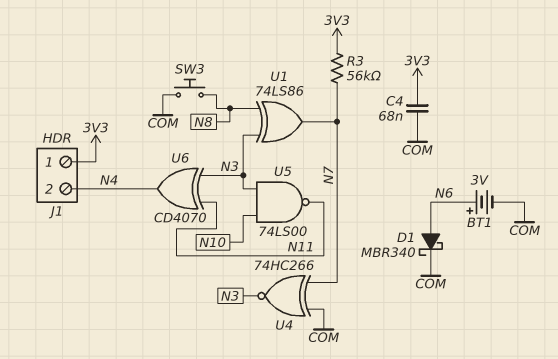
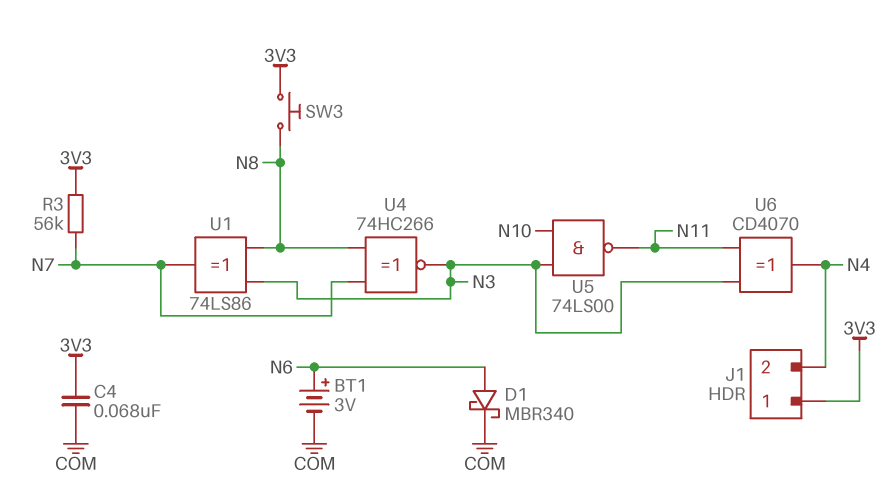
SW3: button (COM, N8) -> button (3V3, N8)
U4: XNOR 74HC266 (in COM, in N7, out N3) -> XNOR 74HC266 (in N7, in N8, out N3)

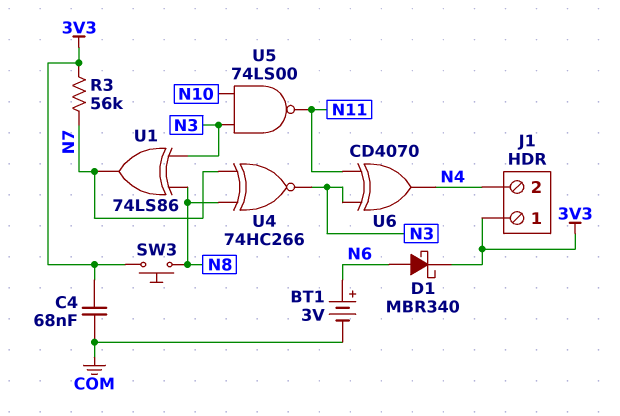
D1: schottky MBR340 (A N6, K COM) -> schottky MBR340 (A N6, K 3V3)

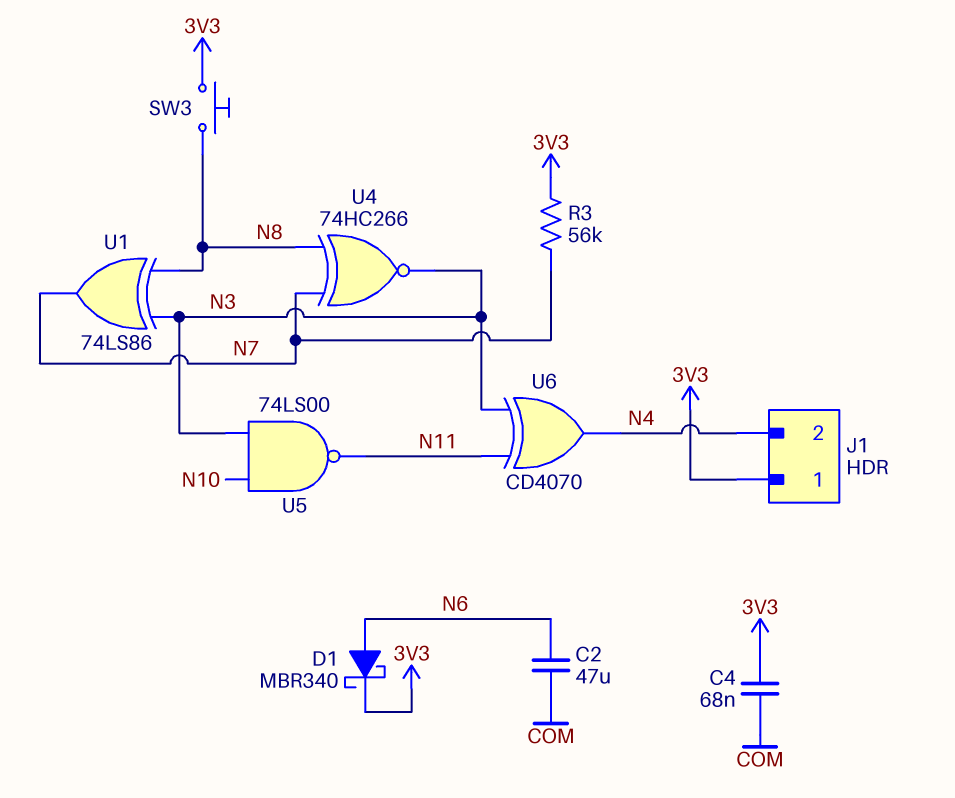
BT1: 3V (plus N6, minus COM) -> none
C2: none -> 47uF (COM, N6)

Work task =
Give the entries above again word for word, without the pictures.

Response to this task =
SW3: button (COM, N8) -> button (3V3, N8)
U4: XNOR 74HC266 (in COM, in N7, out N3) -> XNOR 74HC266 (in N7, in N8, out N3)

D1: schottky MBR340 (A N6, K COM) -> schottky MBR340 (A N6, K 3V3)

BT1: 3V (plus N6, minus COM) -> none
C2: none -> 47uF (COM, N6)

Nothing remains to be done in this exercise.